▸ **INSTRUCTIONS TO FOLLOW**: An identical copy of all the records is what the answer must contain.

=== DATA PROVIDED ===

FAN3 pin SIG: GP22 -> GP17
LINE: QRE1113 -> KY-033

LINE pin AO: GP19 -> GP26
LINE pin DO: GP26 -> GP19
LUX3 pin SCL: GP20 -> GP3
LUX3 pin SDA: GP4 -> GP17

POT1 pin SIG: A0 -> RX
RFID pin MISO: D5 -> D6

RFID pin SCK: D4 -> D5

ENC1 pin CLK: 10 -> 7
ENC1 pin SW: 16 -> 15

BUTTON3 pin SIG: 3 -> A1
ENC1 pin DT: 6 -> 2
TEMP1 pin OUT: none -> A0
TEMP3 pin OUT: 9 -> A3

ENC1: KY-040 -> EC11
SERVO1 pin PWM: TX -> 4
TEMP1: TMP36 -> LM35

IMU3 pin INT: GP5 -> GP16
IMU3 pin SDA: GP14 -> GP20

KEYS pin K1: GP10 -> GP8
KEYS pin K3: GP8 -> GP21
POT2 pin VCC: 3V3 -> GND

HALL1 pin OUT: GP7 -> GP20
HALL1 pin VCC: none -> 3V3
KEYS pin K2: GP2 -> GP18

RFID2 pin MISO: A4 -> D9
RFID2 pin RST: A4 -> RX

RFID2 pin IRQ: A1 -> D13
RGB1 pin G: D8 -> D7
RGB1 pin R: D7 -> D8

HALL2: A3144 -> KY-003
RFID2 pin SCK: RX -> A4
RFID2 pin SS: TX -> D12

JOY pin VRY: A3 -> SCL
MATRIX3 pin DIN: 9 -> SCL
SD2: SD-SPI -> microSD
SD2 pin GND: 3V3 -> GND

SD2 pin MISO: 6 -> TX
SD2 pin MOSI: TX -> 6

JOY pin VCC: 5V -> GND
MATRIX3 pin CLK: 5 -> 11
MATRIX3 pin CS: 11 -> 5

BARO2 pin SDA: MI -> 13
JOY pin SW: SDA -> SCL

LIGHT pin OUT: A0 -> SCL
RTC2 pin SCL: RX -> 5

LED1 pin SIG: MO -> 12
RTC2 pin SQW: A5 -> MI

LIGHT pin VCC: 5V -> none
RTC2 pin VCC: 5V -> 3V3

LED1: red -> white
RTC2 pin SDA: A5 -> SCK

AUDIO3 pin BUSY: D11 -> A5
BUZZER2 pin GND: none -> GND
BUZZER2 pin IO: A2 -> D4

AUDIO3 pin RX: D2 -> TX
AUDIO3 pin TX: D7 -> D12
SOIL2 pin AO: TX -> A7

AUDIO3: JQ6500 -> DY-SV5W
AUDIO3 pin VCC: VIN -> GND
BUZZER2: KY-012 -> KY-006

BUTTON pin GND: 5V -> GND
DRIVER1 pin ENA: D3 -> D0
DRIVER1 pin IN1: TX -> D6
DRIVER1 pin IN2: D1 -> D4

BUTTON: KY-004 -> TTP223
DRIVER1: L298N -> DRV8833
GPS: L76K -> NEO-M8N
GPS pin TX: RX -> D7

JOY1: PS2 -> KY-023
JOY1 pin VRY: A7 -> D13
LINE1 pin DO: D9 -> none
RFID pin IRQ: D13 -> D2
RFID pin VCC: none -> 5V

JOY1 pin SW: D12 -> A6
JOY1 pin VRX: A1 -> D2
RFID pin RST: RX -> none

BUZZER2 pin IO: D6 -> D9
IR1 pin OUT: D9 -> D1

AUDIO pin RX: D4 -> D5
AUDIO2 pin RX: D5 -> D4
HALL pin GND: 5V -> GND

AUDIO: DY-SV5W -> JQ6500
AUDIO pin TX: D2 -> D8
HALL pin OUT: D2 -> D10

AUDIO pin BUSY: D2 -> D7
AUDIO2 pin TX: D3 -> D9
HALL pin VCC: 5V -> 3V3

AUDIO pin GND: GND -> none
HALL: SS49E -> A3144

===

▸ **RESPONSE AREA**:
FAN3 pin SIG: GP22 -> GP17
LINE: QRE1113 -> KY-033

LINE pin AO: GP19 -> GP26
LINE pin DO: GP26 -> GP19
LUX3 pin SCL: GP20 -> GP3
LUX3 pin SDA: GP4 -> GP17

POT1 pin SIG: A0 -> RX
RFID pin MISO: D5 -> D6

RFID pin SCK: D4 -> D5

ENC1 pin CLK: 10 -> 7
ENC1 pin SW: 16 -> 15

BUTTON3 pin SIG: 3 -> A1
ENC1 pin DT: 6 -> 2
TEMP1 pin OUT: none -> A0
TEMP3 pin OUT: 9 -> A3

ENC1: KY-040 -> EC11
SERVO1 pin PWM: TX -> 4
TEMP1: TMP36 -> LM35

IMU3 pin INT: GP5 -> GP16
IMU3 pin SDA: GP14 -> GP20

KEYS pin K1: GP10 -> GP8
KEYS pin K3: GP8 -> GP21
POT2 pin VCC: 3V3 -> GND

HALL1 pin OUT: GP7 -> GP20
HALL1 pin VCC: none -> 3V3
KEYS pin K2: GP2 -> GP18

RFID2 pin MISO: A4 -> D9
RFID2 pin RST: A4 -> RX

RFID2 pin IRQ: A1 -> D13
RGB1 pin G: D8 -> D7
RGB1 pin R: D7 -> D8

HALL2: A3144 -> KY-003
RFID2 pin SCK: RX -> A4
RFID2 pin SS: TX -> D12

JOY pin VRY: A3 -> SCL
MATRIX3 pin DIN: 9 -> SCL
SD2: SD-SPI -> microSD
SD2 pin GND: 3V3 -> GND

SD2 pin MISO: 6 -> TX
SD2 pin MOSI: TX -> 6

JOY pin VCC: 5V -> GND
MATRIX3 pin CLK: 5 -> 11
MATRIX3 pin CS: 11 -> 5

BARO2 pin SDA: MI -> 13
JOY pin SW: SDA -> SCL

LIGHT pin OUT: A0 -> SCL
RTC2 pin SCL: RX -> 5

LED1 pin SIG: MO -> 12
RTC2 pin SQW: A5 -> MI

LIGHT pin VCC: 5V -> none
RTC2 pin VCC: 5V -> 3V3

LED1: red -> white
RTC2 pin SDA: A5 -> SCK

AUDIO3 pin BUSY: D11 -> A5
BUZZER2 pin GND: none -> GND
BUZZER2 pin IO: A2 -> D4

AUDIO3 pin RX: D2 -> TX
AUDIO3 pin TX: D7 -> D12
SOIL2 pin AO: TX -> A7

AUDIO3: JQ6500 -> DY-SV5W
AUDIO3 pin VCC: VIN -> GND
BUZZER2: KY-012 -> KY-006

BUTTON pin GND: 5V -> GND
DRIVER1 pin ENA: D3 -> D0
DRIVER1 pin IN1: TX -> D6
DRIVER1 pin IN2: D1 -> D4

BUTTON: KY-004 -> TTP223
DRIVER1: L298N -> DRV8833
GPS: L76K -> NEO-M8N
GPS pin TX: RX -> D7

JOY1: PS2 -> KY-023
JOY1 pin VRY: A7 -> D13
LINE1 pin DO: D9 -> none
RFID pin IRQ: D13 -> D2
RFID pin VCC: none -> 5V

JOY1 pin SW: D12 -> A6
JOY1 pin VRX: A1 -> D2
RFID pin RST: RX -> none

BUZZER2 pin IO: D6 -> D9
IR1 pin OUT: D9 -> D1

AUDIO pin RX: D4 -> D5
AUDIO2 pin RX: D5 -> D4
HALL pin GND: 5V -> GND

AUDIO: DY-SV5W -> JQ6500
AUDIO pin TX: D2 -> D8
HALL pin OUT: D2 -> D10

AUDIO pin BUSY: D2 -> D7
AUDIO2 pin TX: D3 -> D9
HALL pin VCC: 5V -> 3V3

AUDIO pin GND: GND -> none
HALL: SS49E -> A3144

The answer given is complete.